> Work item
Examine the records below. Report how many of their lines contain the word "turquoise", with no other content.

> Source information
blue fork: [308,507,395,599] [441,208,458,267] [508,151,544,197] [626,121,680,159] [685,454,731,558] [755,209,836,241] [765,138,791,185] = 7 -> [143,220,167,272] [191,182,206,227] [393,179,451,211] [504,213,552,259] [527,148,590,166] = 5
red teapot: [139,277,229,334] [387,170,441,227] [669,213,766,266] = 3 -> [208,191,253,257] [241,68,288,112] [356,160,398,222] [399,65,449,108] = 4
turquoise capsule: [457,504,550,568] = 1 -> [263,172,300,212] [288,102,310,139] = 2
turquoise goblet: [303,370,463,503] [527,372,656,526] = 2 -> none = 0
---
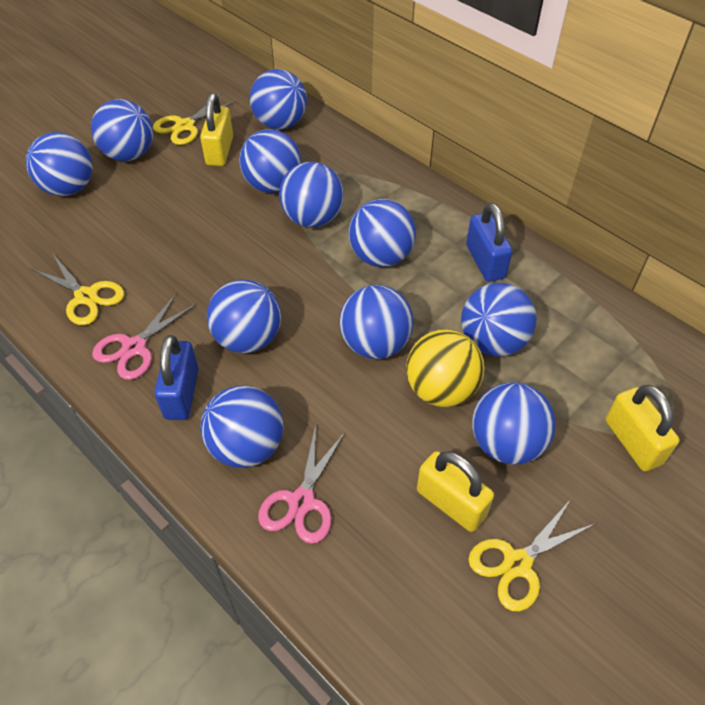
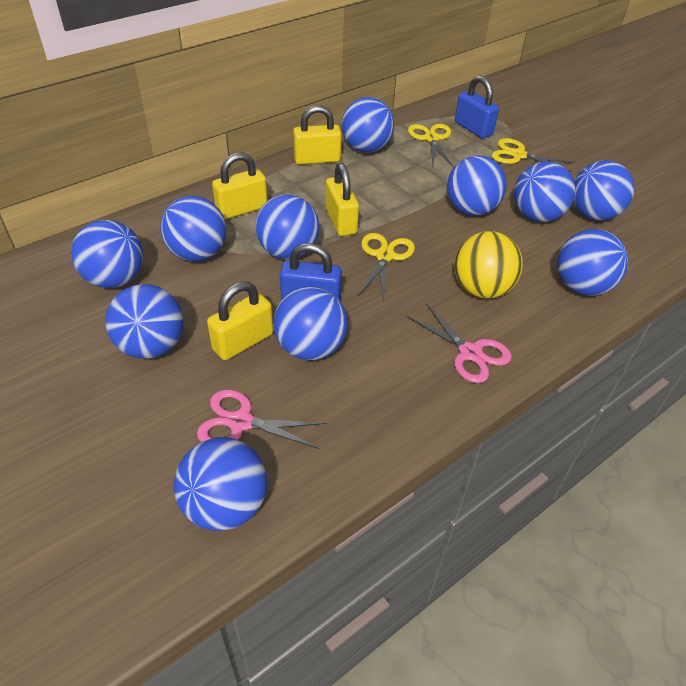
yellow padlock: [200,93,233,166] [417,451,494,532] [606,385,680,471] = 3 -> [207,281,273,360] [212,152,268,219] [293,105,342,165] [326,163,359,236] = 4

> Result of the exercise
2